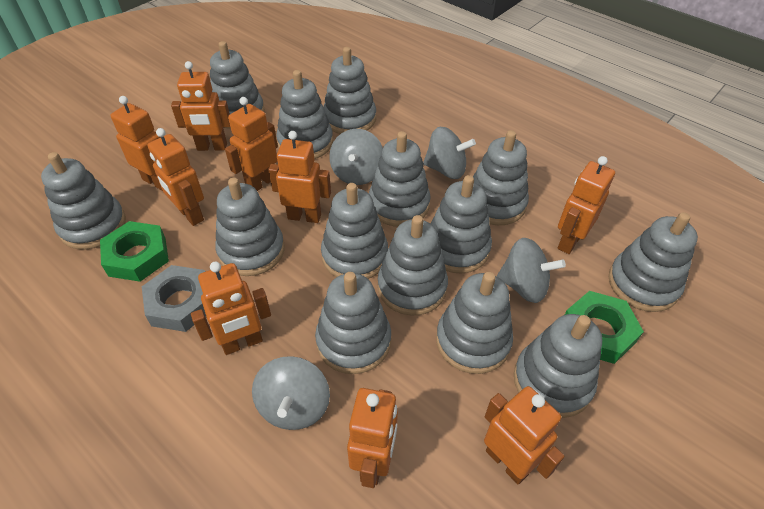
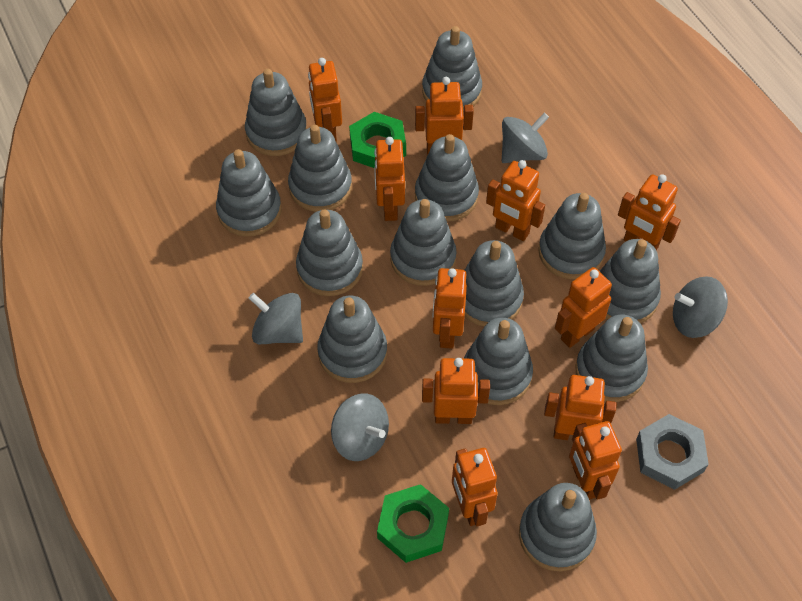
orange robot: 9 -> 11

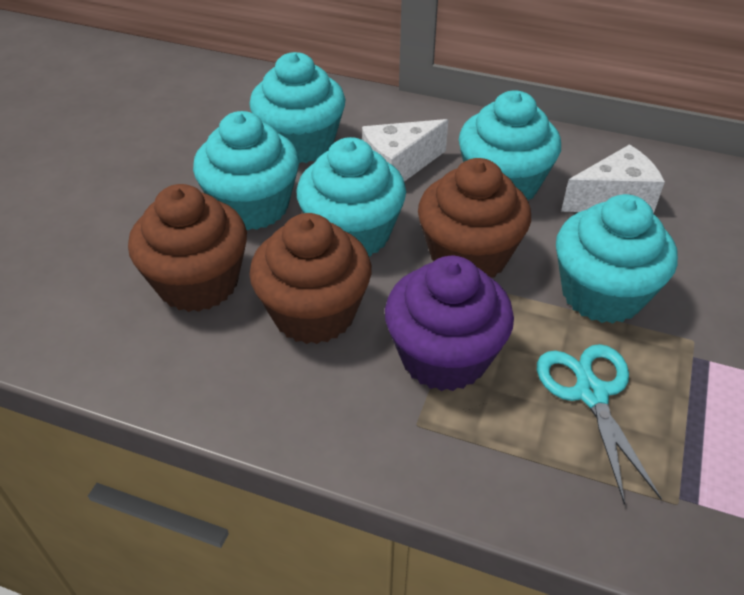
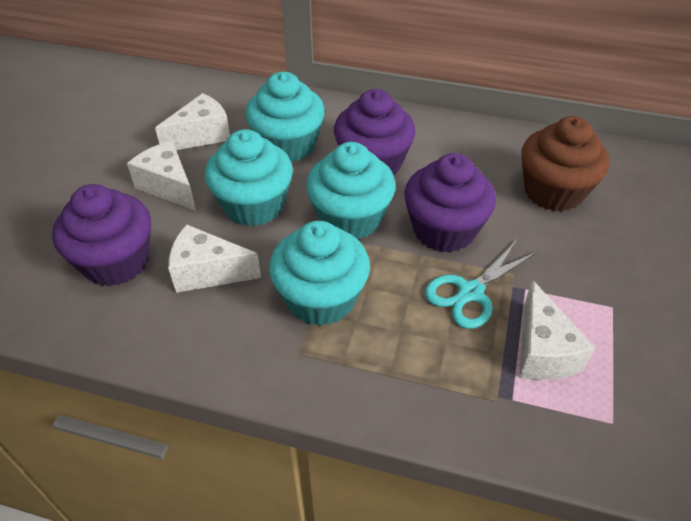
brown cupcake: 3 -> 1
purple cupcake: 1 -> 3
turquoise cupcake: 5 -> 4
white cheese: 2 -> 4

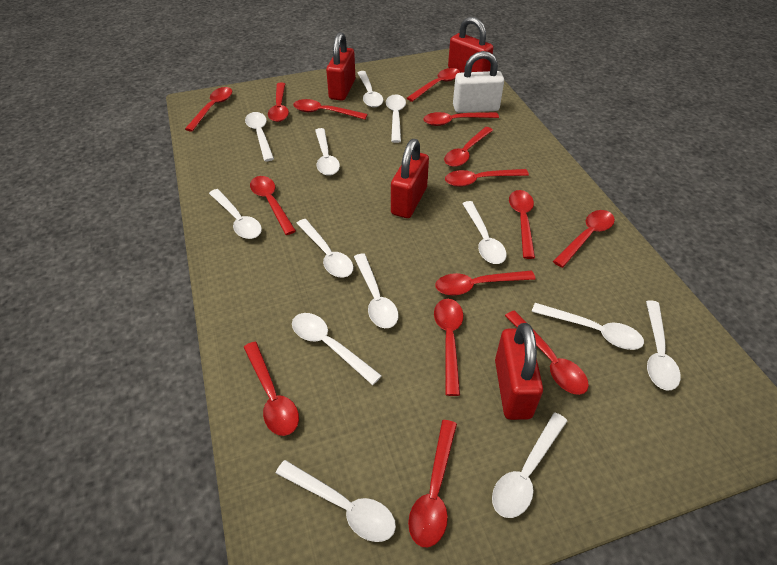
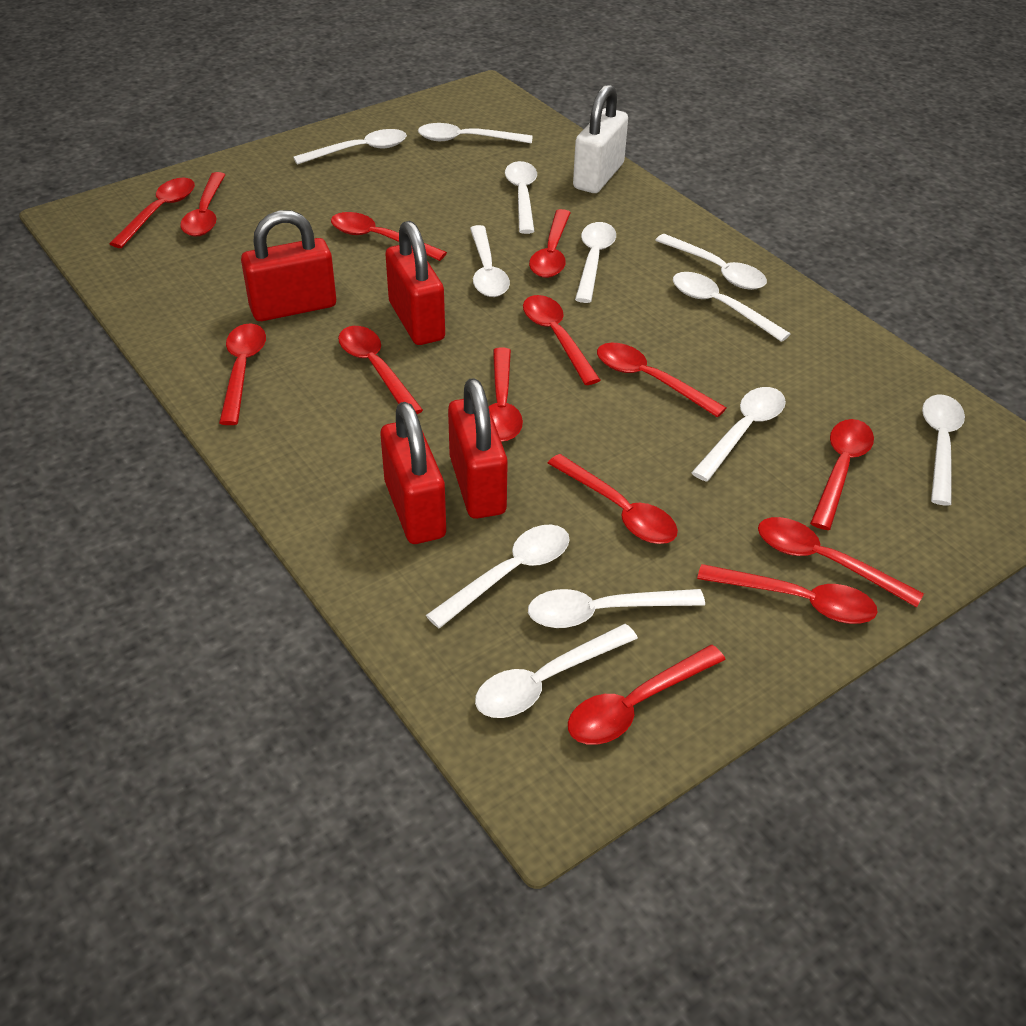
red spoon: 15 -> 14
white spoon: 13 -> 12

- EXERCISE GOAL -
Omit the pictures and output all remaining material exactly.

- SOLUTION TO THIS EXERCISE -
orange robot: 9 -> 11

brown cupcake: 3 -> 1
purple cupcake: 1 -> 3
turquoise cupcake: 5 -> 4
white cheese: 2 -> 4

red spoon: 15 -> 14
white spoon: 13 -> 12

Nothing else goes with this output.